>> START Extracted data
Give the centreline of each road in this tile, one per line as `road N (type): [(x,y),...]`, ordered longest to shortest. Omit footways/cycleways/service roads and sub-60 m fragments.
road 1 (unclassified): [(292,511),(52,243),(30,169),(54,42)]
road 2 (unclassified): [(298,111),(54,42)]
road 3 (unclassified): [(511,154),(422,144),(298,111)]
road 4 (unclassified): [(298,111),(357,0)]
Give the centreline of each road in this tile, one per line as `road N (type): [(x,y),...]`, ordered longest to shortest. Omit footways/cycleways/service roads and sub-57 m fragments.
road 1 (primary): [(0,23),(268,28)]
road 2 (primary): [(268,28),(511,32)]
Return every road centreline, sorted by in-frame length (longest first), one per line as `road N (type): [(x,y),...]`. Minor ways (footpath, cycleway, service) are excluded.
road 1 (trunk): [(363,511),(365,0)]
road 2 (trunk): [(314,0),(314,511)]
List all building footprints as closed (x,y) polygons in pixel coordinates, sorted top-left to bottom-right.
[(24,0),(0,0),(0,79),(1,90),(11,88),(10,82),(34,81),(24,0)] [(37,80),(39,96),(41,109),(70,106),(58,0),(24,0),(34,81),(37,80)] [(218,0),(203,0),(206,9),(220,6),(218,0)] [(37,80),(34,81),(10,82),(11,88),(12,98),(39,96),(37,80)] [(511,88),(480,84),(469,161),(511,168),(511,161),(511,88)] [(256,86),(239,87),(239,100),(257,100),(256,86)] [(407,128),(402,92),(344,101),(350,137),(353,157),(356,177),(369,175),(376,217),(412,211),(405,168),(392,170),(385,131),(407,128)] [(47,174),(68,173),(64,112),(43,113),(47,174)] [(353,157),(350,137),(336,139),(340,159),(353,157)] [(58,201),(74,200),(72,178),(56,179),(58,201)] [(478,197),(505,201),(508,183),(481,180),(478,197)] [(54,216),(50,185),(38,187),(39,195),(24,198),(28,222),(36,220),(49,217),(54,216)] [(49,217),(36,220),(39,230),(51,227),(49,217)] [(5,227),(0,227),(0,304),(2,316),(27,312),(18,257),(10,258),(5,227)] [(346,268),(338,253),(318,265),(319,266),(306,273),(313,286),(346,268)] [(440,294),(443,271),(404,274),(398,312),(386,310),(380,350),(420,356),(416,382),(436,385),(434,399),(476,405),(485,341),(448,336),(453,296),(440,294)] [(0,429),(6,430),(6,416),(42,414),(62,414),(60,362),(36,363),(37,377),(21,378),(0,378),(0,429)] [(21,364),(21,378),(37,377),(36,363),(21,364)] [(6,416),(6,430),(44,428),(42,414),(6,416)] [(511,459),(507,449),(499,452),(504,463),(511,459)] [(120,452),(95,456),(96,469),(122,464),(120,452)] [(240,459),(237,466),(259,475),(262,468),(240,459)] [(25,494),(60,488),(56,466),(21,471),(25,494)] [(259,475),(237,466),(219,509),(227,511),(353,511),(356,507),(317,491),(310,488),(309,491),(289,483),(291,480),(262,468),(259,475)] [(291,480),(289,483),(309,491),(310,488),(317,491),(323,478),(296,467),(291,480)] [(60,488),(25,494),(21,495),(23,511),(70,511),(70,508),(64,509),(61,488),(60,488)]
>> END Extracted data
> What is required
Turn every line of the data above into a JSON list of strings, one string per line, with blank lines omitted.

> Exercise answer
[
  "Give the centreline of each road in this tile, one per line as `road N (type): [(x,y),...]`, ordered longest to shortest. Omit footways/cycleways/service roads and sub-60 m fragments.",
  "road 1 (unclassified): [(292,511),(52,243),(30,169),(54,42)]",
  "road 2 (unclassified): [(298,111),(54,42)]",
  "road 3 (unclassified): [(511,154),(422,144),(298,111)]",
  "road 4 (unclassified): [(298,111),(357,0)]",
  "Give the centreline of each road in this tile, one per line as `road N (type): [(x,y),...]`, ordered longest to shortest. Omit footways/cycleways/service roads and sub-57 m fragments.",
  "road 1 (primary): [(0,23),(268,28)]",
  "road 2 (primary): [(268,28),(511,32)]",
  "Return every road centreline, sorted by in-frame length (longest first), one per line as `road N (type): [(x,y),...]`. Minor ways (footpath, cycleway, service) are excluded.",
  "road 1 (trunk): [(363,511),(365,0)]",
  "road 2 (trunk): [(314,0),(314,511)]",
  "List all building footprints as closed (x,y) polygons in pixel coordinates, sorted top-left to bottom-right.",
  "[(24,0),(0,0),(0,79),(1,90),(11,88),(10,82),(34,81),(24,0)] [(37,80),(39,96),(41,109),(70,106),(58,0),(24,0),(34,81),(37,80)] [(218,0),(203,0),(206,9),(220,6),(218,0)] [(37,80),(34,81),(10,82),(11,88),(12,98),(39,96),(37,80)] [(511,88),(480,84),(469,161),(511,168),(511,161),(511,88)] [(256,86),(239,87),(239,100),(257,100),(256,86)] [(407,128),(402,92),(344,101),(350,137),(353,157),(356,177),(369,175),(376,217),(412,211),(405,168),(392,170),(385,131),(407,128)] [(47,174),(68,173),(64,112),(43,113),(47,174)] [(353,157),(350,137),(336,139),(340,159),(353,157)] [(58,201),(74,200),(72,178),(56,179),(58,201)] [(478,197),(505,201),(508,183),(481,180),(478,197)] [(54,216),(50,185),(38,187),(39,195),(24,198),(28,222),(36,220),(49,217),(54,216)] [(49,217),(36,220),(39,230),(51,227),(49,217)] [(5,227),(0,227),(0,304),(2,316),(27,312),(18,257),(10,258),(5,227)] [(346,268),(338,253),(318,265),(319,266),(306,273),(313,286),(346,268)] [(440,294),(443,271),(404,274),(398,312),(386,310),(380,350),(420,356),(416,382),(436,385),(434,399),(476,405),(485,341),(448,336),(453,296),(440,294)] [(0,429),(6,430),(6,416),(42,414),(62,414),(60,362),(36,363),(37,377),(21,378),(0,378),(0,429)] [(21,364),(21,378),(37,377),(36,363),(21,364)] [(6,416),(6,430),(44,428),(42,414),(6,416)] [(511,459),(507,449),(499,452),(504,463),(511,459)] [(120,452),(95,456),(96,469),(122,464),(120,452)] [(240,459),(237,466),(259,475),(262,468),(240,459)] [(25,494),(60,488),(56,466),(21,471),(25,494)] [(259,475),(237,466),(219,509),(227,511),(353,511),(356,507),(317,491),(310,488),(309,491),(289,483),(291,480),(262,468),(259,475)] [(291,480),(289,483),(309,491),(310,488),(317,491),(323,478),(296,467),(291,480)] [(60,488),(25,494),(21,495),(23,511),(70,511),(70,508),(64,509),(61,488),(60,488)]"
]